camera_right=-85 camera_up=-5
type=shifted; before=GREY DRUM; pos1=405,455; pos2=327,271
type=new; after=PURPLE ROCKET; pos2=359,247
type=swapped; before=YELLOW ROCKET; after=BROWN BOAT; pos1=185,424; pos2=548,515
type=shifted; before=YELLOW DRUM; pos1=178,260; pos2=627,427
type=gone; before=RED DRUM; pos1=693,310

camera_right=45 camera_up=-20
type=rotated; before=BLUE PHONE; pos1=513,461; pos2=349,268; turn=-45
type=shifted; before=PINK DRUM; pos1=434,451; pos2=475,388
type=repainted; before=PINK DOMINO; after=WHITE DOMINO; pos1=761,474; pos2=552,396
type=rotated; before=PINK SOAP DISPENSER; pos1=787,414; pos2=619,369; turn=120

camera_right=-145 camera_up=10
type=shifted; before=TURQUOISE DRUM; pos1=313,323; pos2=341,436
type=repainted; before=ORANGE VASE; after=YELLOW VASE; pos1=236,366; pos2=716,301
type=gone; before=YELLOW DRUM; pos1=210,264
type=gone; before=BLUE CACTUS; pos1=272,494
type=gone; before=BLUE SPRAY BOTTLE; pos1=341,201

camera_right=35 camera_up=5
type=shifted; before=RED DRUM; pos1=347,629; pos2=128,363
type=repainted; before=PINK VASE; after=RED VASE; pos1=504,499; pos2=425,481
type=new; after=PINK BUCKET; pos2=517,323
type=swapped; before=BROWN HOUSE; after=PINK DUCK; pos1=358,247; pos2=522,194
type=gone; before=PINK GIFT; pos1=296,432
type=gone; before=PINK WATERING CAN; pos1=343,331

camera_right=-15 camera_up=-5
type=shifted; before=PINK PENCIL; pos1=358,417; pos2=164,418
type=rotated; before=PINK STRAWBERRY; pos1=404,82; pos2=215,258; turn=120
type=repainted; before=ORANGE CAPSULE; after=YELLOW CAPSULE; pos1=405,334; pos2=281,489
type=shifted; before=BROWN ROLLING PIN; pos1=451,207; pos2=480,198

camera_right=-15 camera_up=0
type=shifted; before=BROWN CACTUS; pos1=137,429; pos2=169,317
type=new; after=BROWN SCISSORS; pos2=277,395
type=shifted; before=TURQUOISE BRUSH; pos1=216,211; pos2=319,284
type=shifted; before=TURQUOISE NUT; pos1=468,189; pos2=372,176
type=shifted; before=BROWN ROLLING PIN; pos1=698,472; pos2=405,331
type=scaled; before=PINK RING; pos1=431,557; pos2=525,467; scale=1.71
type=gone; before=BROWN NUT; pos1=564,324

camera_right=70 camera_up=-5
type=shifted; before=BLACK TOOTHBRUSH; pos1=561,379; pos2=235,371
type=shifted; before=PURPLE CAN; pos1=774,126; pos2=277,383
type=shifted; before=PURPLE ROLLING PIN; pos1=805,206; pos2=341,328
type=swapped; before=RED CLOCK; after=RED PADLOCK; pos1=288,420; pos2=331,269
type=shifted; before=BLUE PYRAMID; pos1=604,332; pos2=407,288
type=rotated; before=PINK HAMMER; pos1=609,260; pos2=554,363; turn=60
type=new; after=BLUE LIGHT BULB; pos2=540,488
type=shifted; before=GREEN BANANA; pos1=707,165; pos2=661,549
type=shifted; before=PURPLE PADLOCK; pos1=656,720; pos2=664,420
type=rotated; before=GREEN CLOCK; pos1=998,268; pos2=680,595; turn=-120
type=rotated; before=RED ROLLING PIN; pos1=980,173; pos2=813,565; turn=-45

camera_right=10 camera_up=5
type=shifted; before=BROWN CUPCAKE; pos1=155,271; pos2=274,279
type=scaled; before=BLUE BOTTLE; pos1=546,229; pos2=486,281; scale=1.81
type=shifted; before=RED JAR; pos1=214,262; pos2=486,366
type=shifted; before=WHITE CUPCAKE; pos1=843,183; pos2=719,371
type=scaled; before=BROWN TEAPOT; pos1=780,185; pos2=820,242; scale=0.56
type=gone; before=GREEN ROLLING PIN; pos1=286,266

..............................

**Task objective:** Write out exactly the lines that fall from the line with "type=scaled; before=PINK RING;" to the line with "type=rotated; before=PINK HAMMER;" in the records above, keeping both ends.

**Output of the exercise:**
type=scaled; before=PINK RING; pos1=431,557; pos2=525,467; scale=1.71
type=gone; before=BROWN NUT; pos1=564,324

camera_right=70 camera_up=-5
type=shifted; before=BLACK TOOTHBRUSH; pos1=561,379; pos2=235,371
type=shifted; before=PURPLE CAN; pos1=774,126; pos2=277,383
type=shifted; before=PURPLE ROLLING PIN; pos1=805,206; pos2=341,328
type=swapped; before=RED CLOCK; after=RED PADLOCK; pos1=288,420; pos2=331,269
type=shifted; before=BLUE PYRAMID; pos1=604,332; pos2=407,288
type=rotated; before=PINK HAMMER; pos1=609,260; pos2=554,363; turn=60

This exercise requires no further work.